§ **Exercise directions**
The answer must consist solely of the lines from the line with "yellow eraser: 1 -> 2" to the end of the data below, transcribed exactly and with no pictures.

§ **Available records**
- - - - - - -
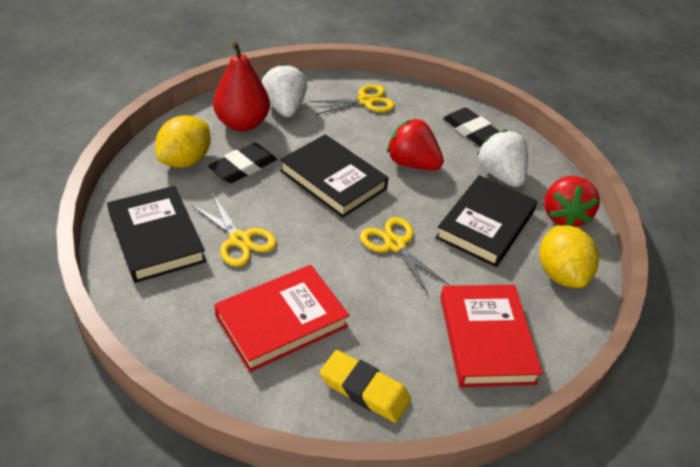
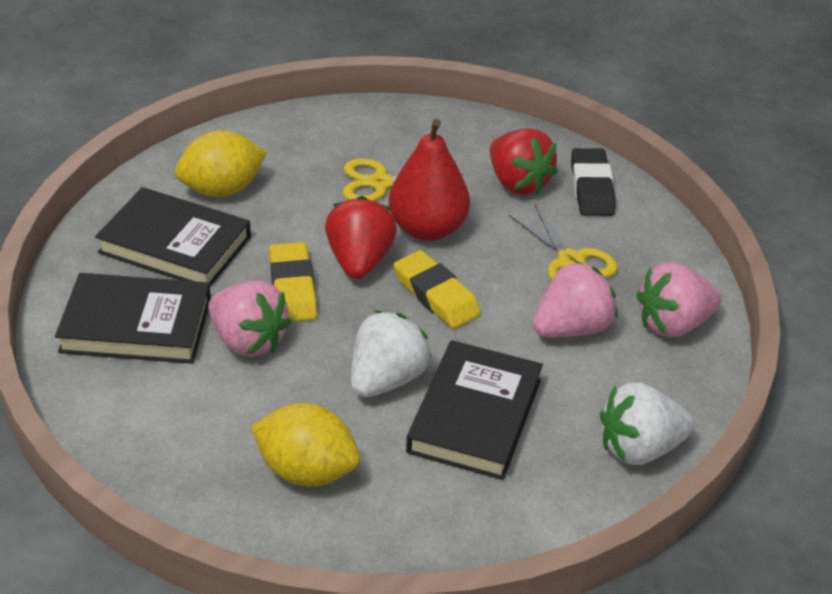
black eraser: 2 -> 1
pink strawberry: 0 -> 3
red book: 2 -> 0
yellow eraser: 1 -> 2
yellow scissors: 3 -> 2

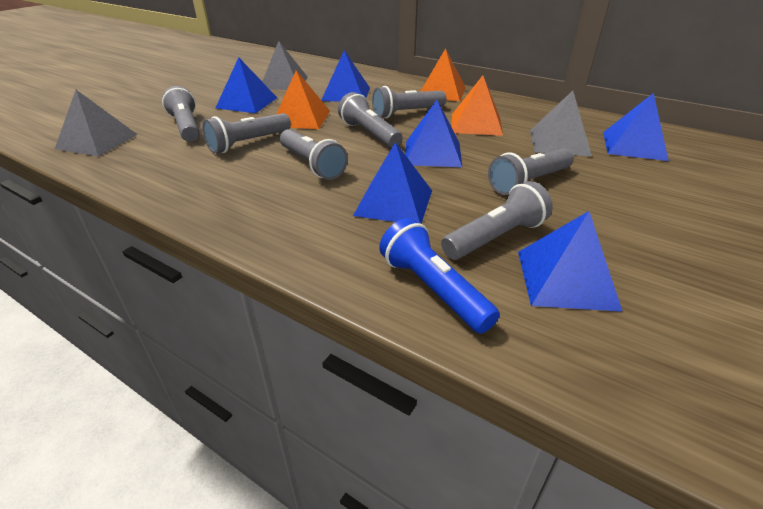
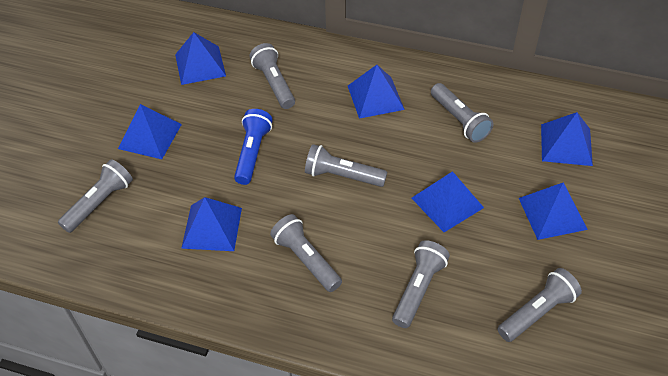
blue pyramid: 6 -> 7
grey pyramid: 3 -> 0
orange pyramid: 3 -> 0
- - - - - - -
§ **Result for this task**
yellow eraser: 1 -> 2
yellow scissors: 3 -> 2

blue pyramid: 6 -> 7
grey pyramid: 3 -> 0
orange pyramid: 3 -> 0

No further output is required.